[Shape position tracking data]
>>

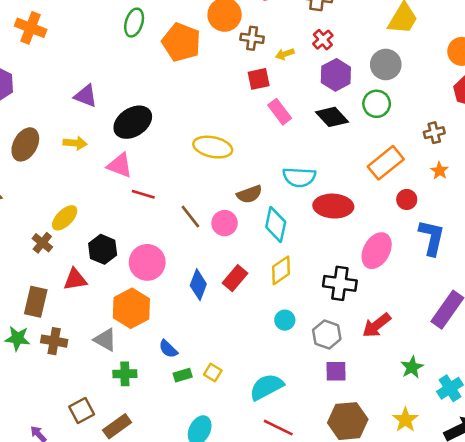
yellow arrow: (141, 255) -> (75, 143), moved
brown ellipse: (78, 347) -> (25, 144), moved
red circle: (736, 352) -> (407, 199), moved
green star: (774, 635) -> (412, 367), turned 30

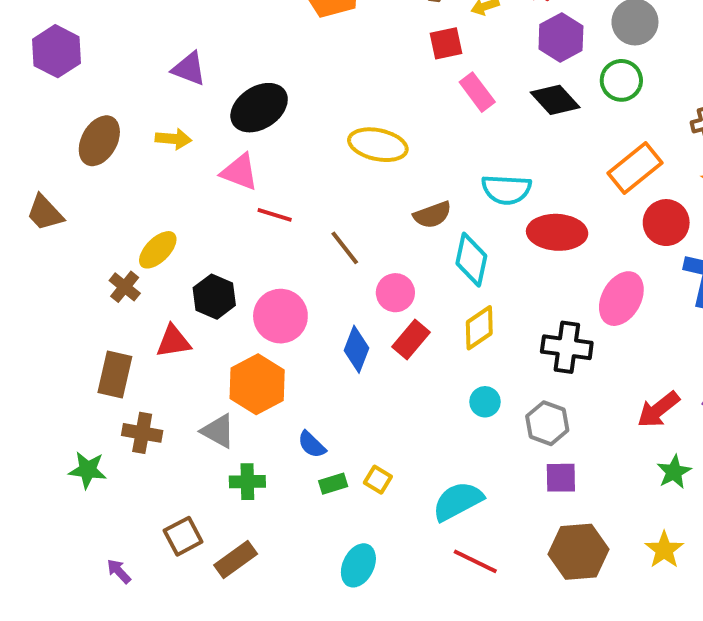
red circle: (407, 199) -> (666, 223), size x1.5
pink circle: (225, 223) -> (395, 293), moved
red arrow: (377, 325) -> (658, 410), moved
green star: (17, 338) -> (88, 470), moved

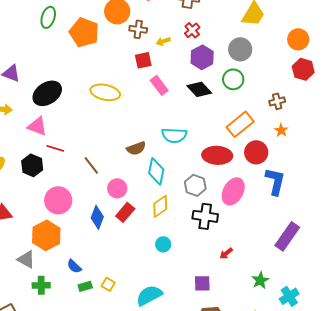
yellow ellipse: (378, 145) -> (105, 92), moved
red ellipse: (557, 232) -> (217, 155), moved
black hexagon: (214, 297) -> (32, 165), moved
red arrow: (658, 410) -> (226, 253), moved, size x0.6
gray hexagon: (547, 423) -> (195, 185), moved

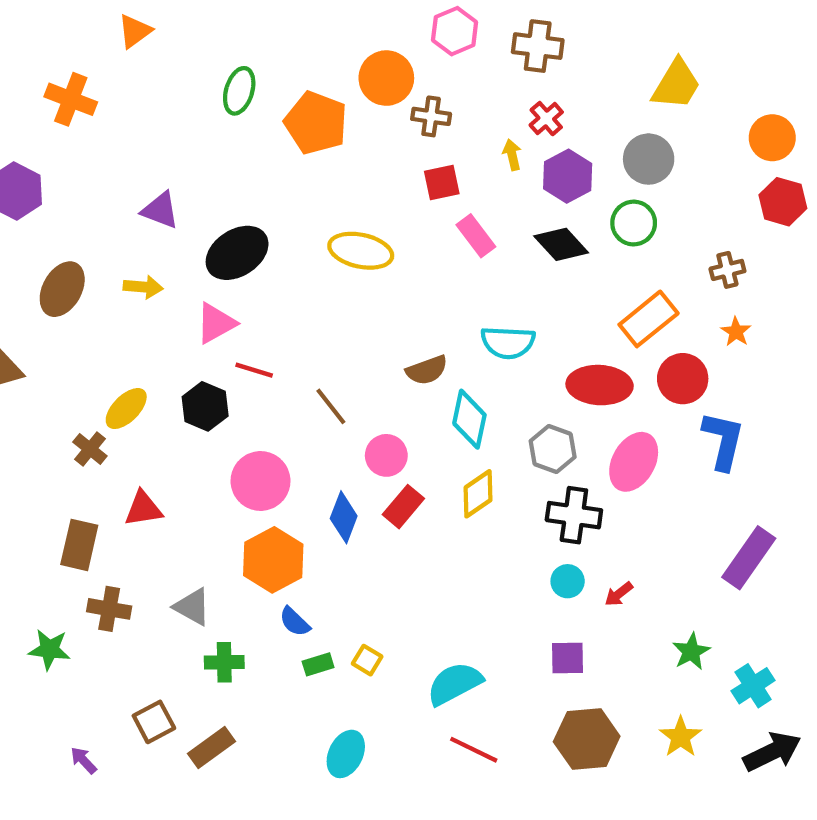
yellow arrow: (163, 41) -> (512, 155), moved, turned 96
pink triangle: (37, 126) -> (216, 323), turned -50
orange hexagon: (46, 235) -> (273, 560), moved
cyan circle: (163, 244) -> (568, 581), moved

<<
>>

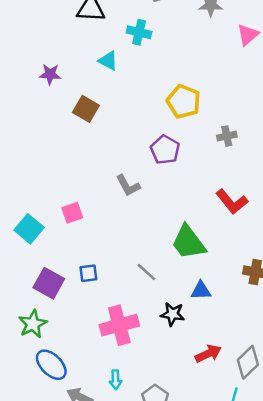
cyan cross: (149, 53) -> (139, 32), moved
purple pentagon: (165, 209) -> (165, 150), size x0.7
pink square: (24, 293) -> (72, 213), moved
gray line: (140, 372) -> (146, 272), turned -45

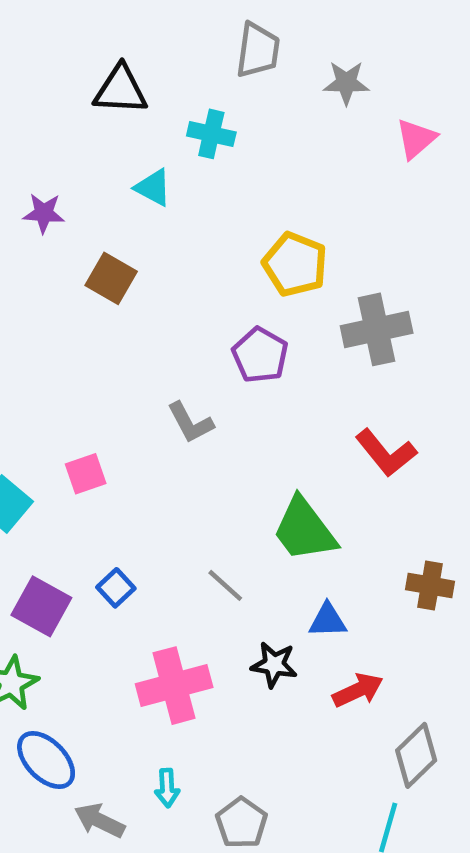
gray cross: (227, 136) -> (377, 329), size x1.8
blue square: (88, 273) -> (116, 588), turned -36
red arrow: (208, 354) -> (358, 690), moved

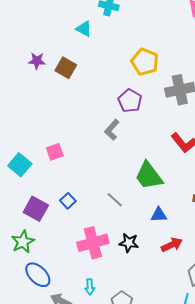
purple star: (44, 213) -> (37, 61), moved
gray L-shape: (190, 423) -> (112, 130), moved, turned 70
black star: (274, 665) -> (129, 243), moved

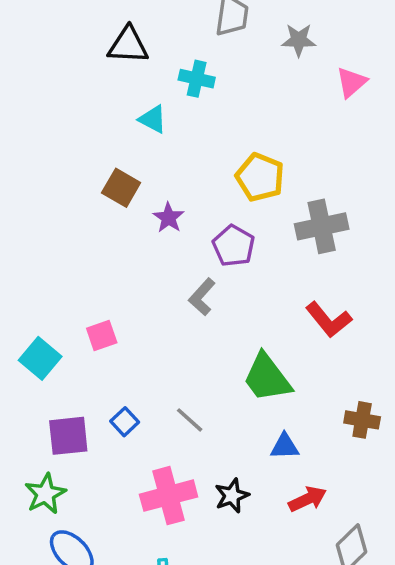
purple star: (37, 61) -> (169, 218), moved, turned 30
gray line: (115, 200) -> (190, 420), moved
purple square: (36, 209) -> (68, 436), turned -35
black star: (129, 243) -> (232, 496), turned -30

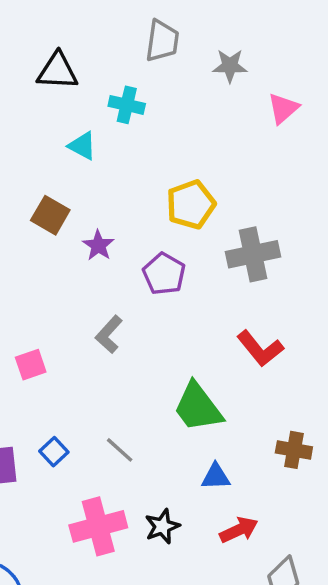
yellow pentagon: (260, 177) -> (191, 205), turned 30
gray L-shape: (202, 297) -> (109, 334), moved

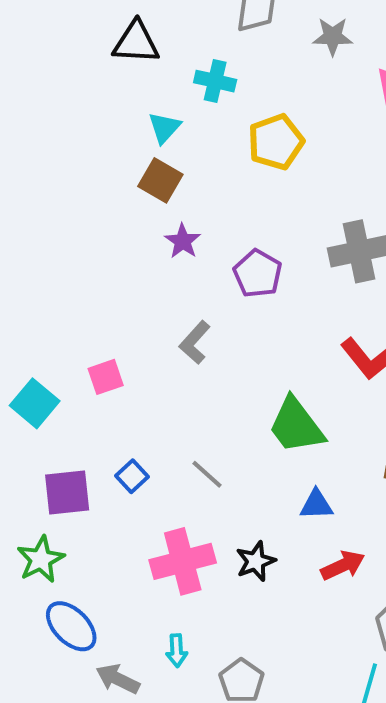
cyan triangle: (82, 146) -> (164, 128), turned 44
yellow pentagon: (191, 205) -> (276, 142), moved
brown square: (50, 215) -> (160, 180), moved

<<

**YOUR INSTRUCTIONS:** Using the data above, print only the lines starting at the one with "yellow arrow: (141, 255) -> (75, 143), moved" and ending at the one with "cyan circle: (163, 244) -> (568, 581), moved", exactly as they stand, minus the pictures.

**TASK RESPONSE:**
yellow arrow: (141, 255) -> (75, 143), moved
brown ellipse: (78, 347) -> (25, 144), moved
red circle: (736, 352) -> (407, 199), moved
green star: (774, 635) -> (412, 367), turned 30

red circle: (407, 199) -> (666, 223), size x1.5
pink circle: (225, 223) -> (395, 293), moved
red arrow: (377, 325) -> (658, 410), moved
green star: (17, 338) -> (88, 470), moved

yellow ellipse: (378, 145) -> (105, 92), moved
red ellipse: (557, 232) -> (217, 155), moved
black hexagon: (214, 297) -> (32, 165), moved
red arrow: (658, 410) -> (226, 253), moved, size x0.6
gray hexagon: (547, 423) -> (195, 185), moved

yellow arrow: (163, 41) -> (512, 155), moved, turned 96
pink triangle: (37, 126) -> (216, 323), turned -50
orange hexagon: (46, 235) -> (273, 560), moved
cyan circle: (163, 244) -> (568, 581), moved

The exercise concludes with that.